WHAT YOU WILL DO ▸
Without the pictures, output the records below word for word.

PROVIDED RECORDS ▸

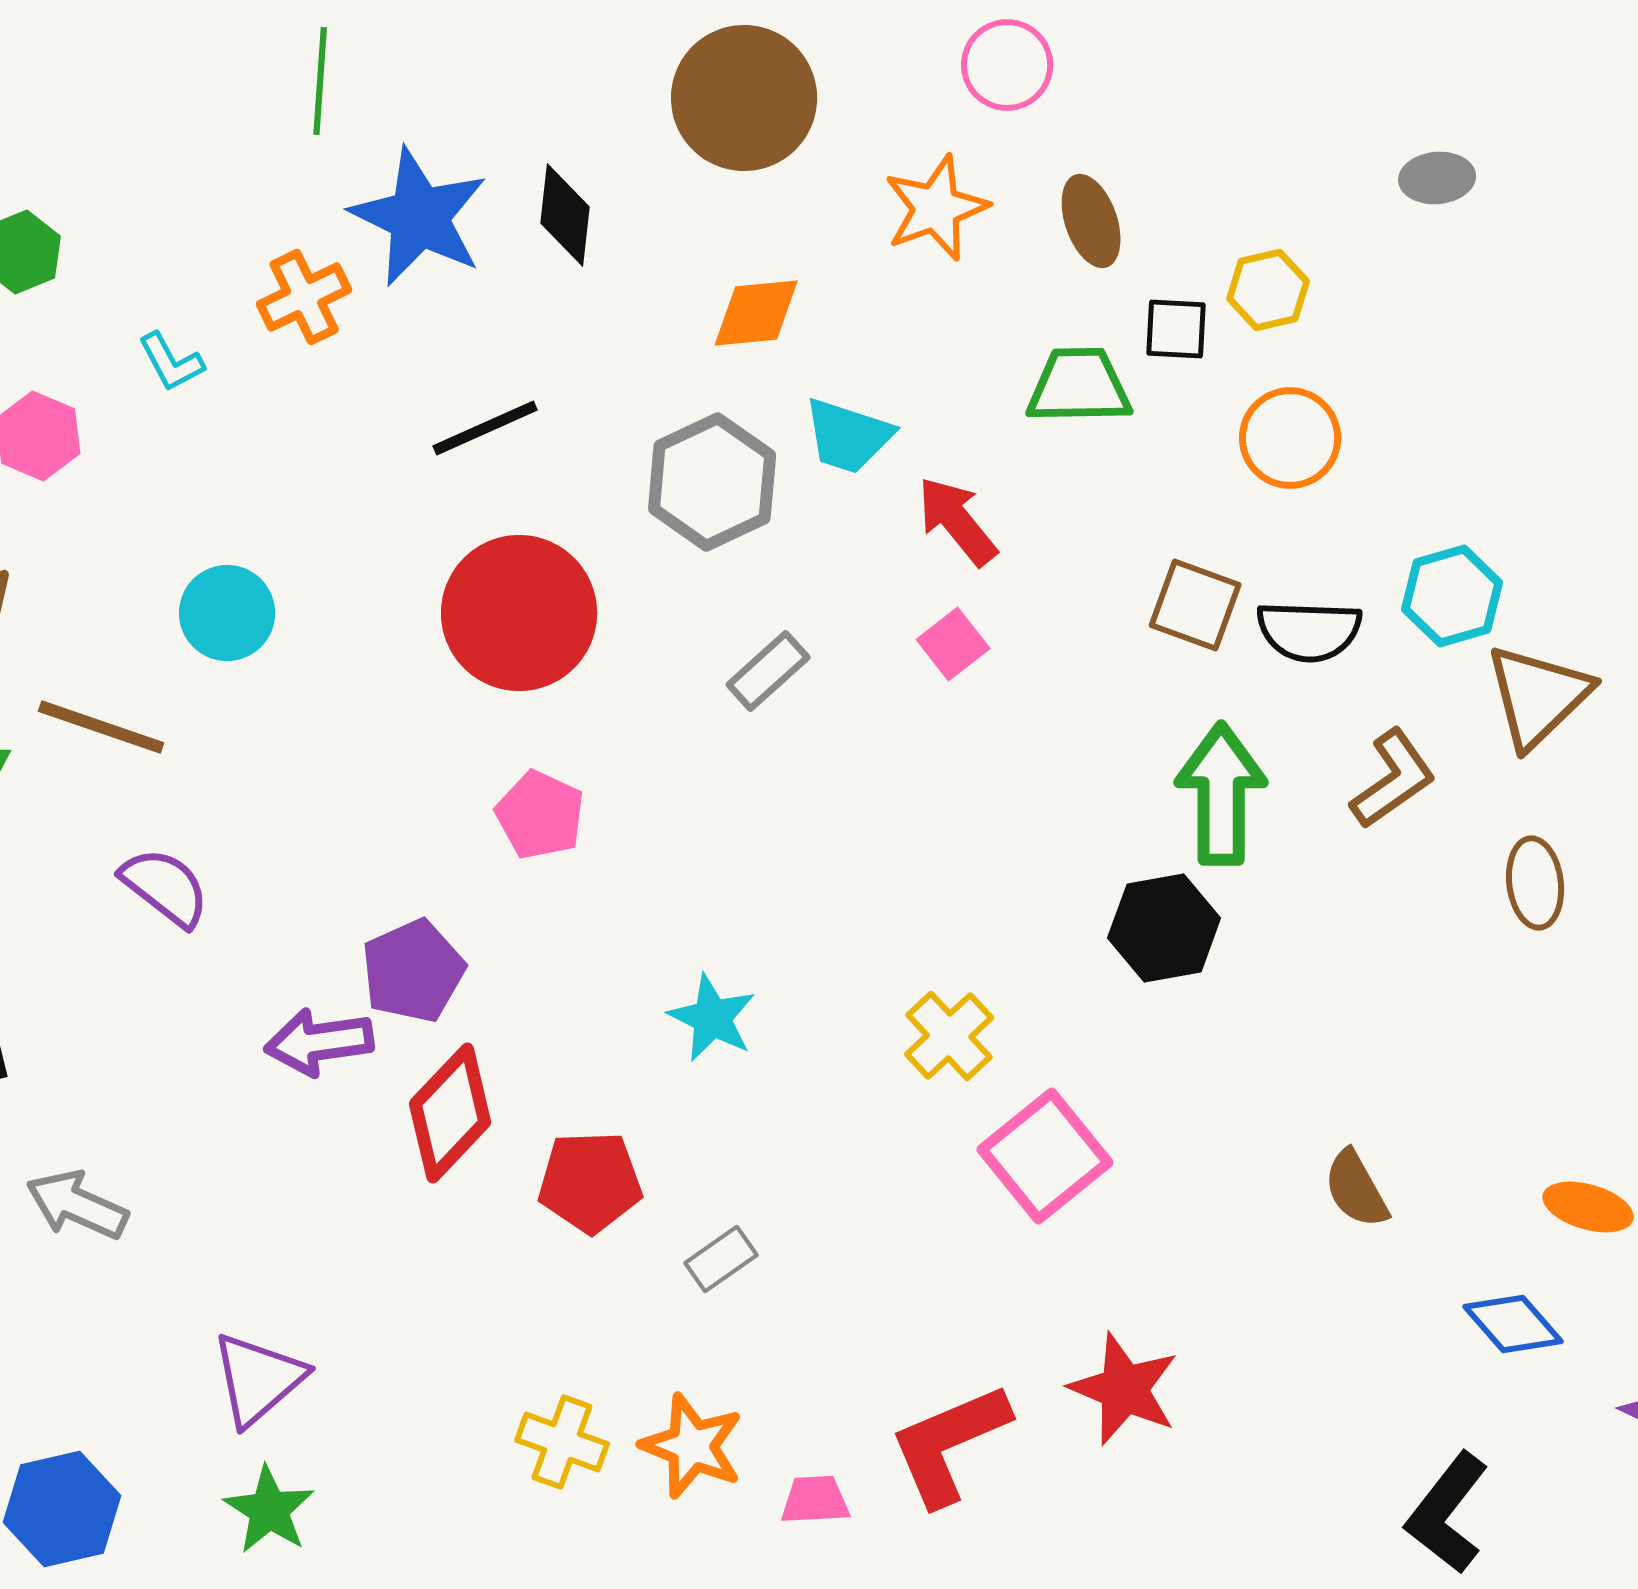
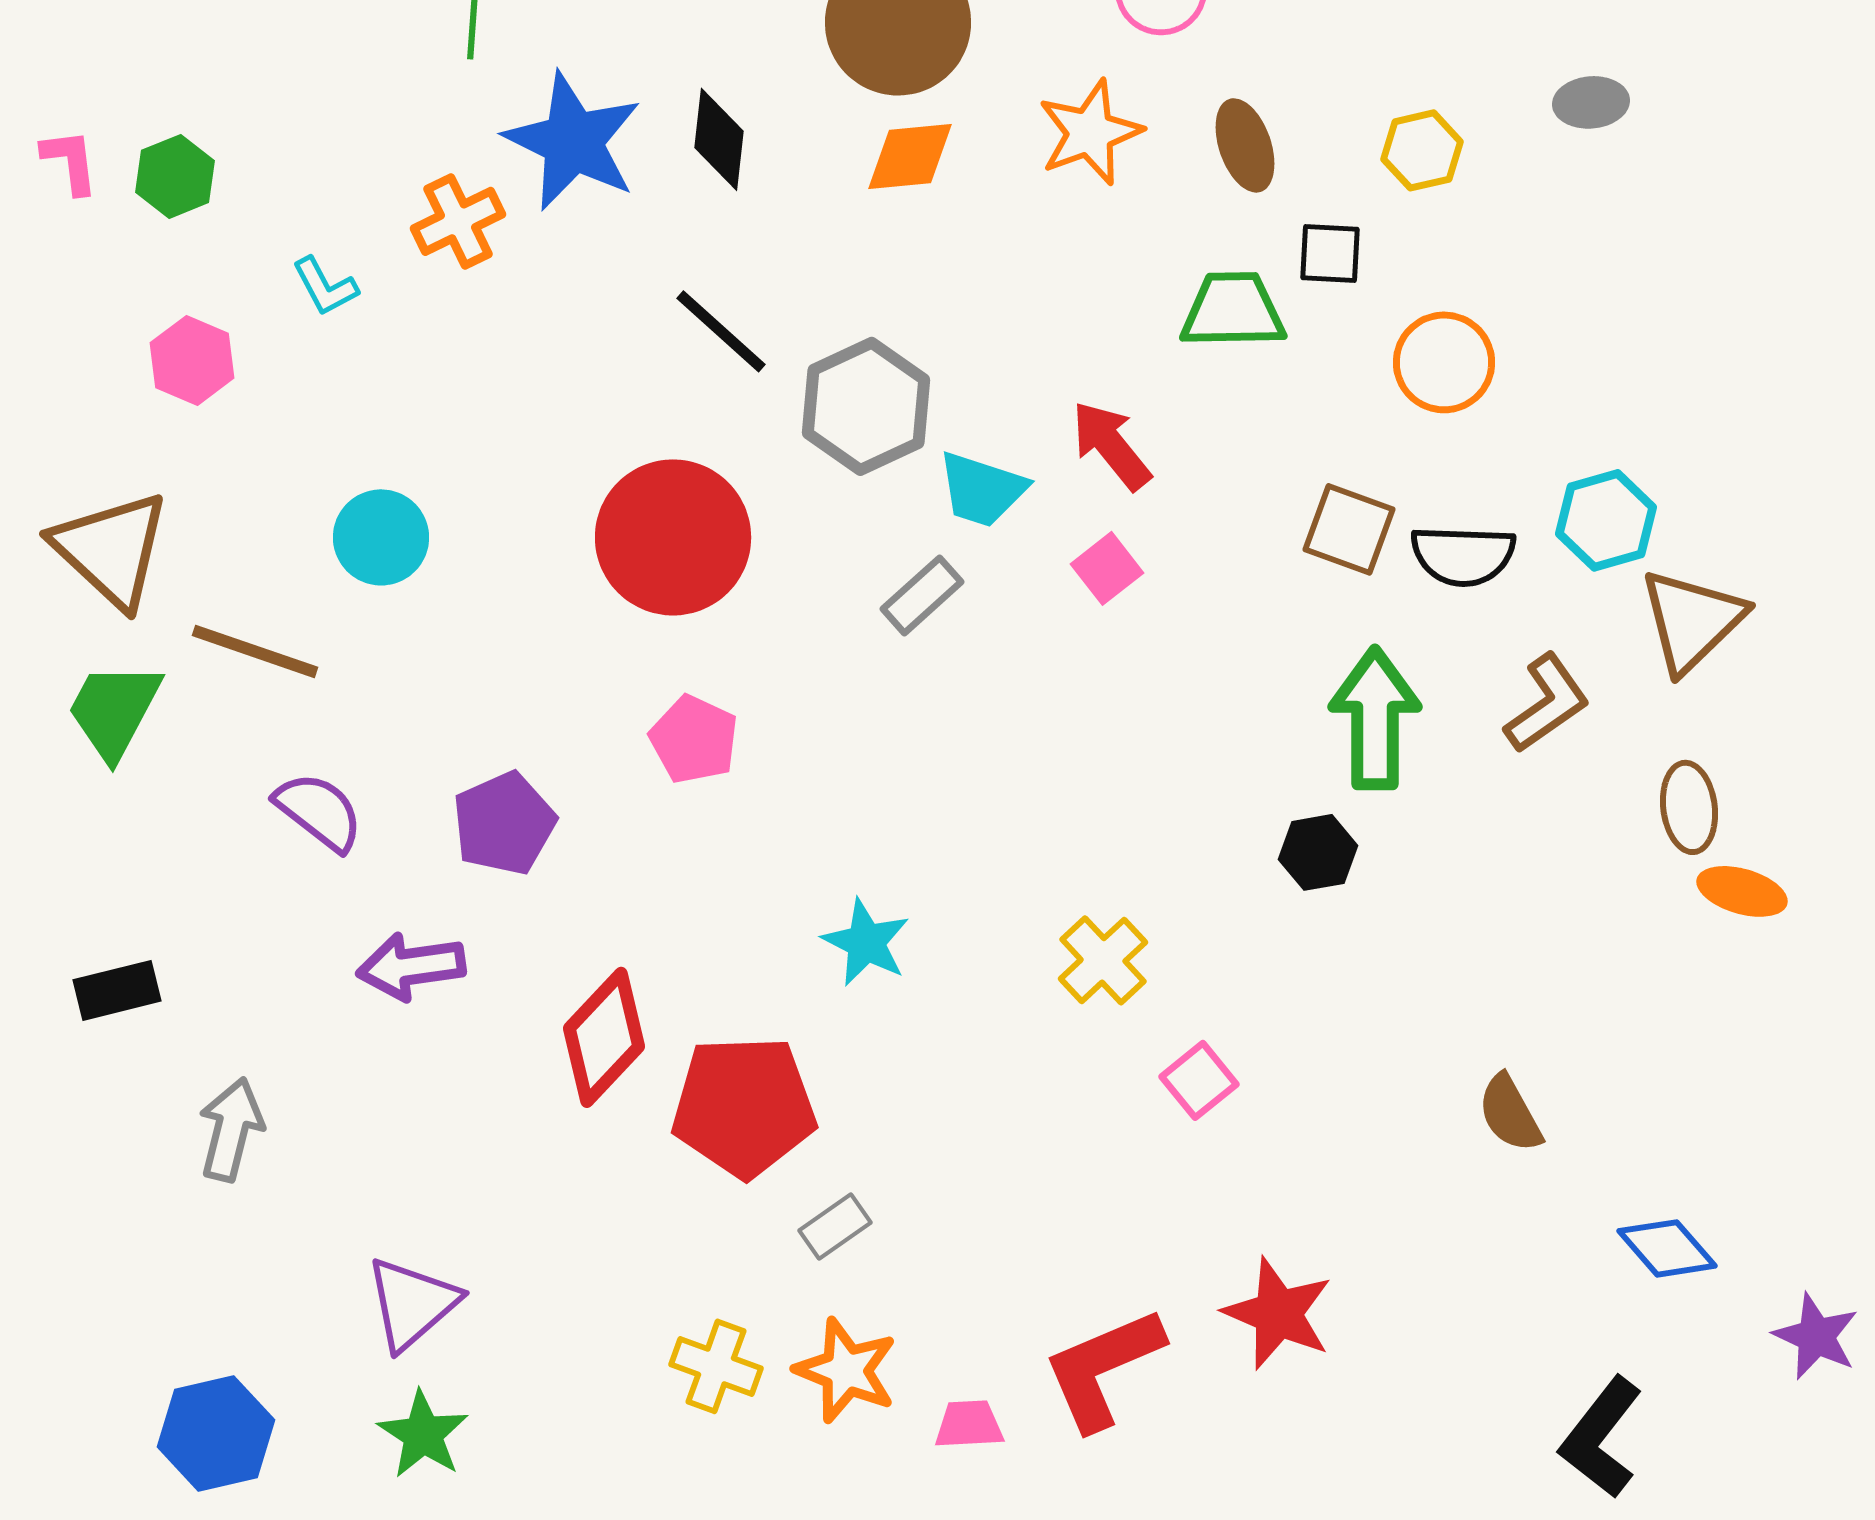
yellow hexagon: (1268, 290) -> (1422, 150), moved
orange diamond: (756, 313) -> (910, 156), moved
black line: (485, 428) -> (721, 331), moved, turned 66
cyan trapezoid: (848, 436) -> (982, 489), moved
black hexagon: (1164, 928) -> (1318, 852), size x0.7
purple pentagon: (413, 971) -> (504, 823), moved
purple arrow: (319, 1042) -> (411, 966), moved
pink square: (1045, 1156) -> (1199, 1080), size x0.6
red pentagon: (590, 1182) -> (744, 1106), size x1.4
gray arrow: (77, 1205) -> (231, 1129), turned 80
orange ellipse: (1588, 1207) -> (1742, 891), moved
gray rectangle: (721, 1259) -> (835, 1226), moved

RESULT OF THIS TASK ▸
yellow hexagon: (1268, 290) -> (1422, 150), moved
orange diamond: (756, 313) -> (910, 156), moved
black line: (485, 428) -> (721, 331), moved, turned 66
cyan trapezoid: (848, 436) -> (982, 489), moved
black hexagon: (1164, 928) -> (1318, 852), size x0.7
purple pentagon: (413, 971) -> (504, 823), moved
purple arrow: (319, 1042) -> (411, 966), moved
pink square: (1045, 1156) -> (1199, 1080), size x0.6
red pentagon: (590, 1182) -> (744, 1106), size x1.4
gray arrow: (77, 1205) -> (231, 1129), turned 80
orange ellipse: (1588, 1207) -> (1742, 891), moved
gray rectangle: (721, 1259) -> (835, 1226), moved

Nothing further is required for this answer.